-- Opening Marker --
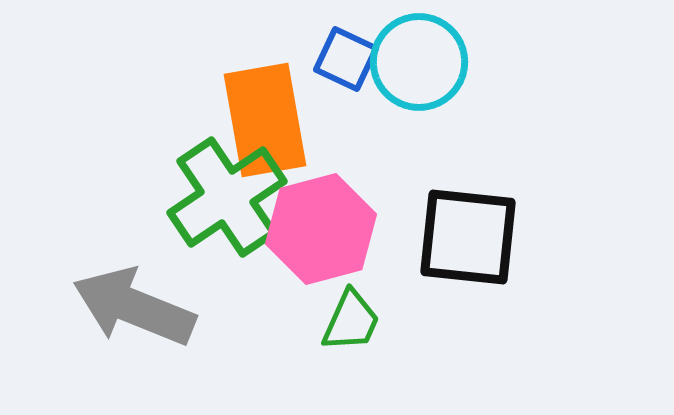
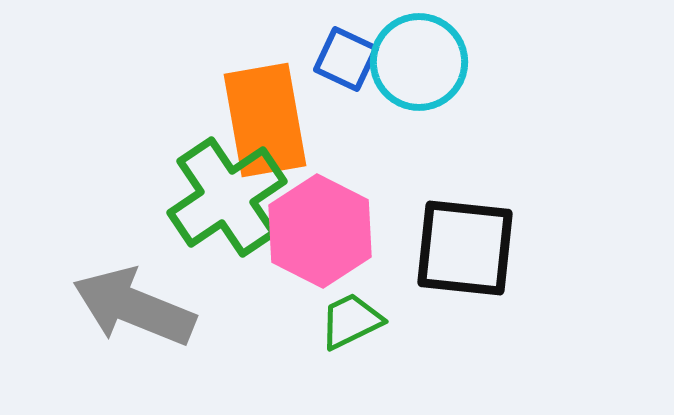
pink hexagon: moved 1 px left, 2 px down; rotated 18 degrees counterclockwise
black square: moved 3 px left, 11 px down
green trapezoid: rotated 140 degrees counterclockwise
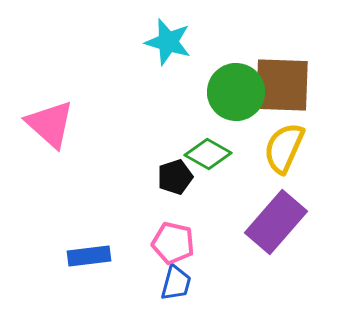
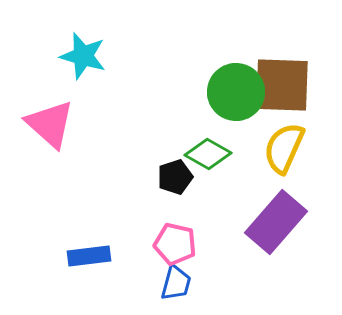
cyan star: moved 85 px left, 14 px down
pink pentagon: moved 2 px right, 1 px down
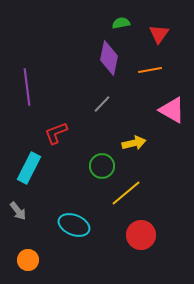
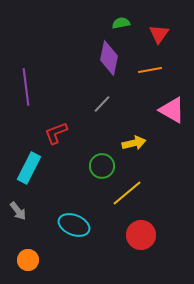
purple line: moved 1 px left
yellow line: moved 1 px right
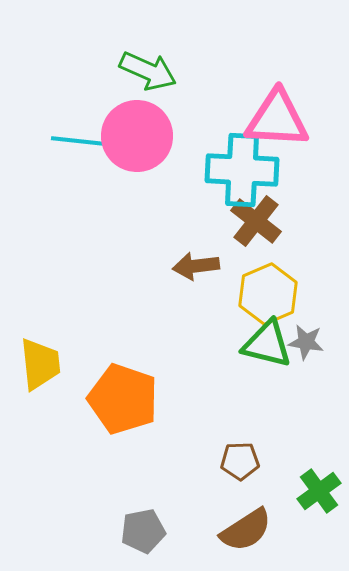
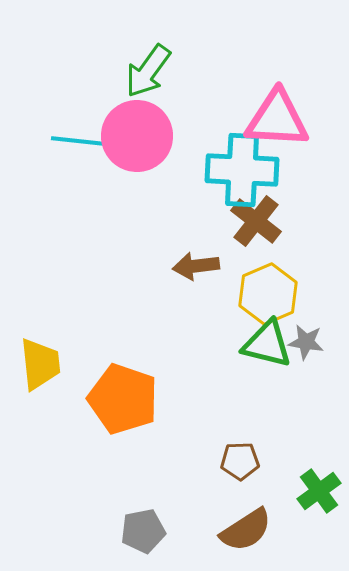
green arrow: rotated 102 degrees clockwise
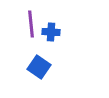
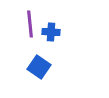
purple line: moved 1 px left
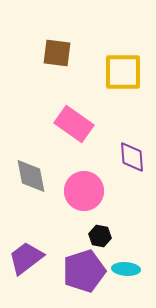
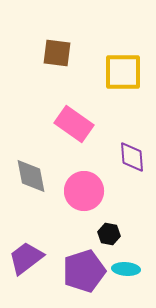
black hexagon: moved 9 px right, 2 px up
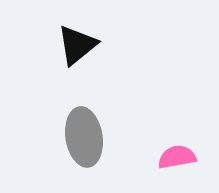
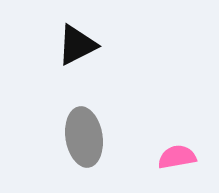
black triangle: rotated 12 degrees clockwise
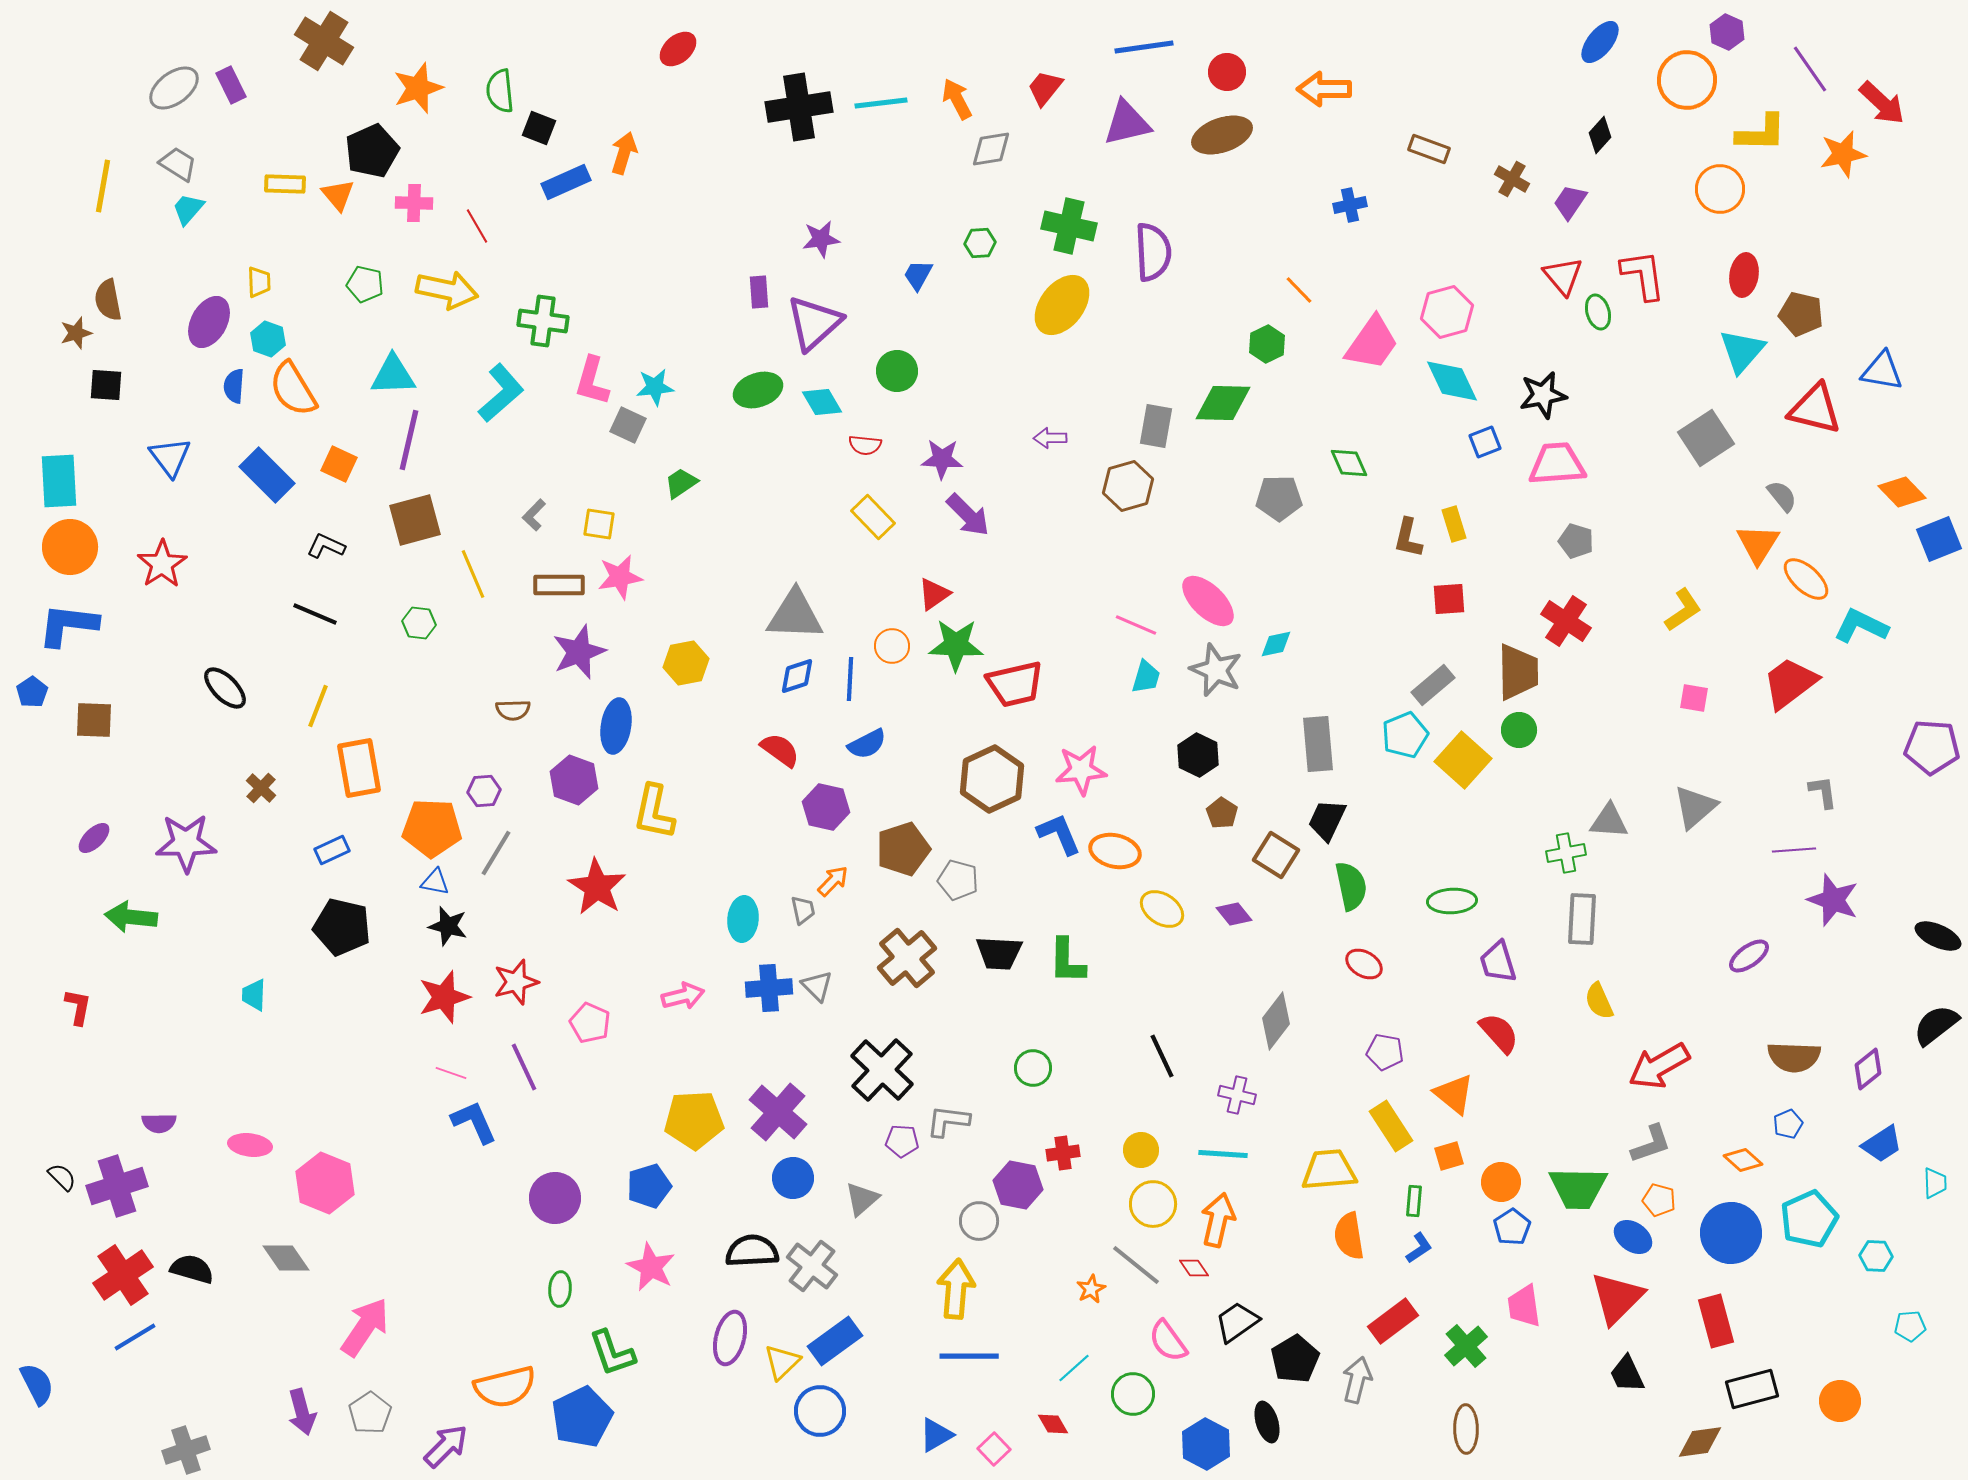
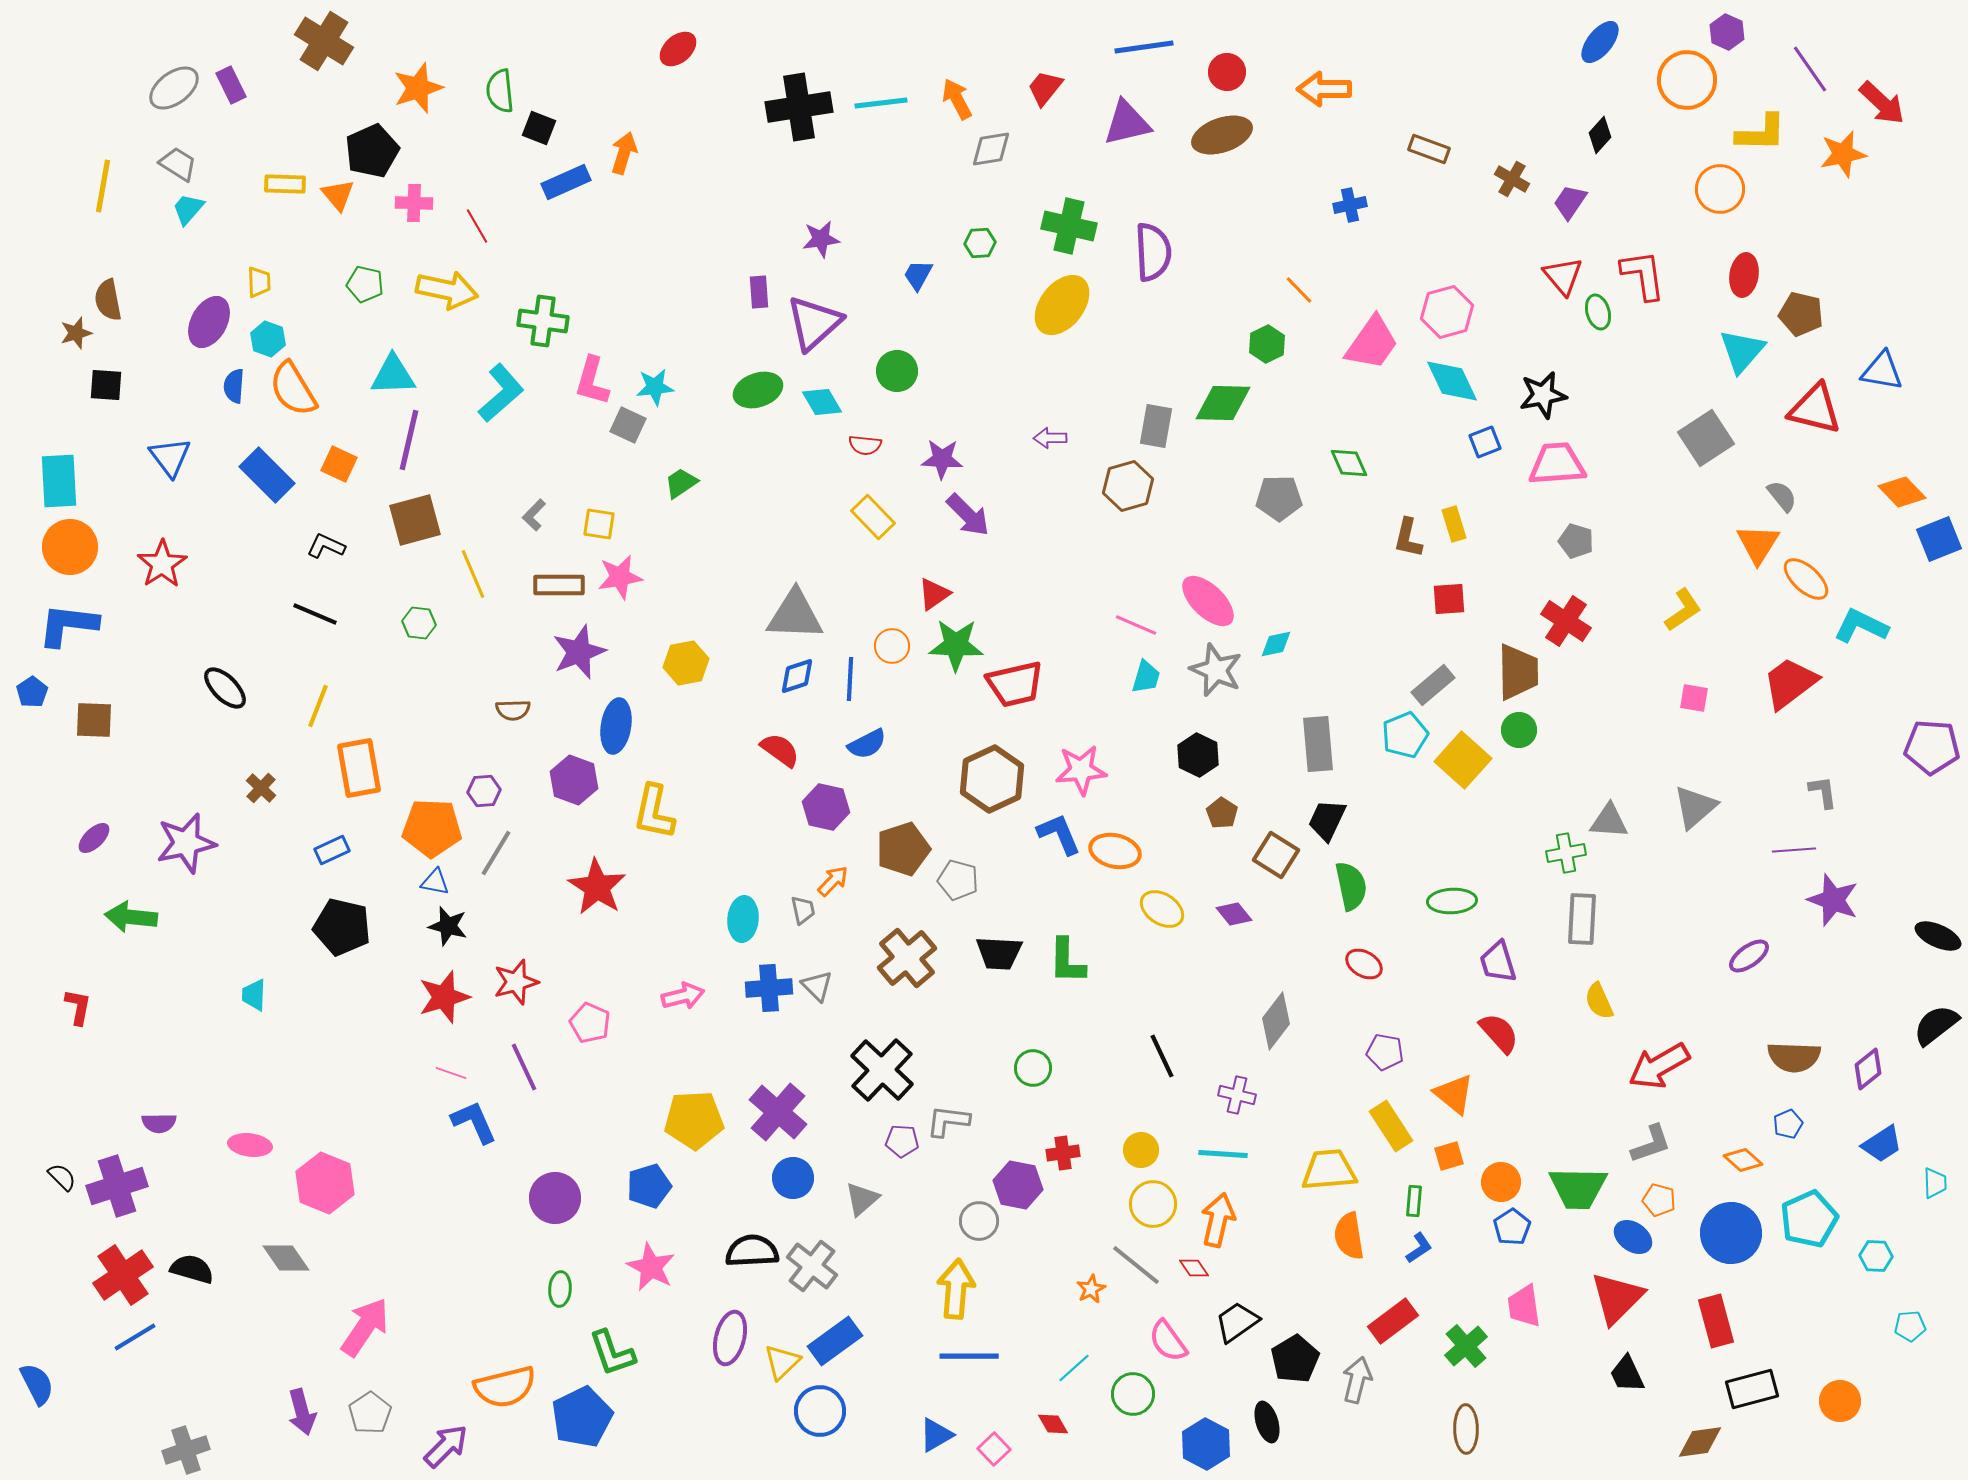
purple star at (186, 843): rotated 12 degrees counterclockwise
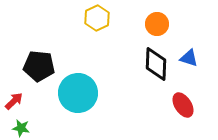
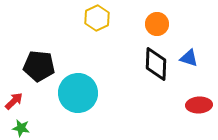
red ellipse: moved 16 px right; rotated 60 degrees counterclockwise
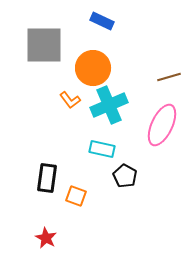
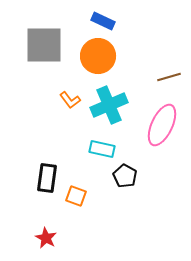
blue rectangle: moved 1 px right
orange circle: moved 5 px right, 12 px up
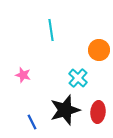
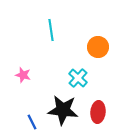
orange circle: moved 1 px left, 3 px up
black star: moved 2 px left; rotated 24 degrees clockwise
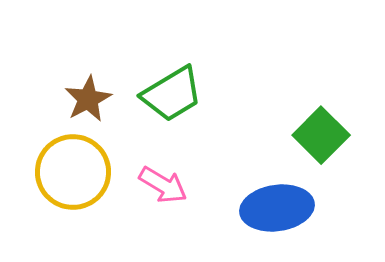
-- Closing Marker --
- [HOW TO COMPLETE THIS TASK]: Return every line in the listing that contains the word "degrees".

- [EXERCISE RESPONSE]:
pink hexagon: moved 1 px left, 2 px down; rotated 18 degrees counterclockwise
green trapezoid: rotated 140 degrees counterclockwise
green arrow: rotated 102 degrees clockwise
black triangle: rotated 12 degrees clockwise
purple star at (186, 843): rotated 12 degrees counterclockwise
red ellipse: moved 16 px right; rotated 60 degrees counterclockwise
black star: moved 2 px left; rotated 24 degrees clockwise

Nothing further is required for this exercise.